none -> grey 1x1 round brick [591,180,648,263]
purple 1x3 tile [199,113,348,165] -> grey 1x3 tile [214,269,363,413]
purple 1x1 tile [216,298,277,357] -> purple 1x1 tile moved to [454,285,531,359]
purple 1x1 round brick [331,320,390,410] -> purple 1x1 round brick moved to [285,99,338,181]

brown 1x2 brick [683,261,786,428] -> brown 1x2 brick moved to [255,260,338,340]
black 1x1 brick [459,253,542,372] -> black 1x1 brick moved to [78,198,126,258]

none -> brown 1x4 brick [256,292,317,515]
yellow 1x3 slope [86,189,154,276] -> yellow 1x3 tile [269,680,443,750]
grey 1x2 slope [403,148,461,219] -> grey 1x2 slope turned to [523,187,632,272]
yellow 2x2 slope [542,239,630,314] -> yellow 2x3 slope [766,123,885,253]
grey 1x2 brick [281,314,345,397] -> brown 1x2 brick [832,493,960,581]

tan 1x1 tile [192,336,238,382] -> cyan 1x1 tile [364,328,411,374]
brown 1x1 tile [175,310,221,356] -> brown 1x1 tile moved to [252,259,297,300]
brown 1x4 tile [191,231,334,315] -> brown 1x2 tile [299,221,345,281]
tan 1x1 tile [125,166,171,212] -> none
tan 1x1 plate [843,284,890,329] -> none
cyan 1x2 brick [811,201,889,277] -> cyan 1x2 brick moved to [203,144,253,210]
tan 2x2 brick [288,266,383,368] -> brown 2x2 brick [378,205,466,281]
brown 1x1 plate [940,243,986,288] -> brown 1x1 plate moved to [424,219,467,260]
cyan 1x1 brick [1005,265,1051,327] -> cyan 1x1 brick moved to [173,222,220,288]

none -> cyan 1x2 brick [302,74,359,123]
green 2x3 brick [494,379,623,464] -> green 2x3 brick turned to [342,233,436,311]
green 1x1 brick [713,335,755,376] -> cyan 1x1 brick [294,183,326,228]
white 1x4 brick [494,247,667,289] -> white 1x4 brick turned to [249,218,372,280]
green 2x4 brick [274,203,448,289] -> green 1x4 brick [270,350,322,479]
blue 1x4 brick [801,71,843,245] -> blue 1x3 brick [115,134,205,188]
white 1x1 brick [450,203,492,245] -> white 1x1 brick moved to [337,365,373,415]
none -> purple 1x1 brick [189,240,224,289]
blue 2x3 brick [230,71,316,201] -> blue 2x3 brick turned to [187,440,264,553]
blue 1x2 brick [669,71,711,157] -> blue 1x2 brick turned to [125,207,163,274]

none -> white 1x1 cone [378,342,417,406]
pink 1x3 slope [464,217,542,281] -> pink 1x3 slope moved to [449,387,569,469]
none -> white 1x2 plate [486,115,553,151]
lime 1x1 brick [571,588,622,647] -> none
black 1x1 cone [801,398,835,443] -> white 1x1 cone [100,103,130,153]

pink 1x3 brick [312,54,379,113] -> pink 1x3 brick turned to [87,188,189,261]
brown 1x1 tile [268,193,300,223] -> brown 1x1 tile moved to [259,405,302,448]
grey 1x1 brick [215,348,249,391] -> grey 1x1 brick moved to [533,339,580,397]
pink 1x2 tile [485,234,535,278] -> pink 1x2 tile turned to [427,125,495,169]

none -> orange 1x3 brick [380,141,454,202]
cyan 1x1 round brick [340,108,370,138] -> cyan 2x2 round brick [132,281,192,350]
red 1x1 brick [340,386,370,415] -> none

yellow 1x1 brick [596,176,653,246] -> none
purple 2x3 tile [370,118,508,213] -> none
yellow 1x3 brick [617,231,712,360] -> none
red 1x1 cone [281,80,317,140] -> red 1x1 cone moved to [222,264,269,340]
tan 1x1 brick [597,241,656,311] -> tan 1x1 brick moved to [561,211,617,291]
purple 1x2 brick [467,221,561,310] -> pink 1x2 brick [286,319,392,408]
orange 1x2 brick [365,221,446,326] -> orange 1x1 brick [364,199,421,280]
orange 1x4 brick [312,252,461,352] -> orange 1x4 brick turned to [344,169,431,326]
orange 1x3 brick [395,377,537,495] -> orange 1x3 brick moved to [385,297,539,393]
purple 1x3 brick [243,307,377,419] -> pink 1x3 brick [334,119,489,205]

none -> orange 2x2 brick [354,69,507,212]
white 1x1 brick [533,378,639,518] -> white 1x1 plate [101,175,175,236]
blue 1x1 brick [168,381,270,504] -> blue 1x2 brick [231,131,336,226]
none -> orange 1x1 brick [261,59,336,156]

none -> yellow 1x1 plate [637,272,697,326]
+ + + +
* **AIM OF THE TASK**
Print exactly the lines from the beginning of the entries through the line with "brown 1x1 tile [175,310,221,356]". Output nothing more.

* **RESPONSE TO THIS EXERCISE**
none -> grey 1x1 round brick [591,180,648,263]
purple 1x3 tile [199,113,348,165] -> grey 1x3 tile [214,269,363,413]
purple 1x1 tile [216,298,277,357] -> purple 1x1 tile moved to [454,285,531,359]
purple 1x1 round brick [331,320,390,410] -> purple 1x1 round brick moved to [285,99,338,181]

brown 1x2 brick [683,261,786,428] -> brown 1x2 brick moved to [255,260,338,340]
black 1x1 brick [459,253,542,372] -> black 1x1 brick moved to [78,198,126,258]

none -> brown 1x4 brick [256,292,317,515]
yellow 1x3 slope [86,189,154,276] -> yellow 1x3 tile [269,680,443,750]
grey 1x2 slope [403,148,461,219] -> grey 1x2 slope turned to [523,187,632,272]
yellow 2x2 slope [542,239,630,314] -> yellow 2x3 slope [766,123,885,253]
grey 1x2 brick [281,314,345,397] -> brown 1x2 brick [832,493,960,581]

tan 1x1 tile [192,336,238,382] -> cyan 1x1 tile [364,328,411,374]
brown 1x1 tile [175,310,221,356] -> brown 1x1 tile moved to [252,259,297,300]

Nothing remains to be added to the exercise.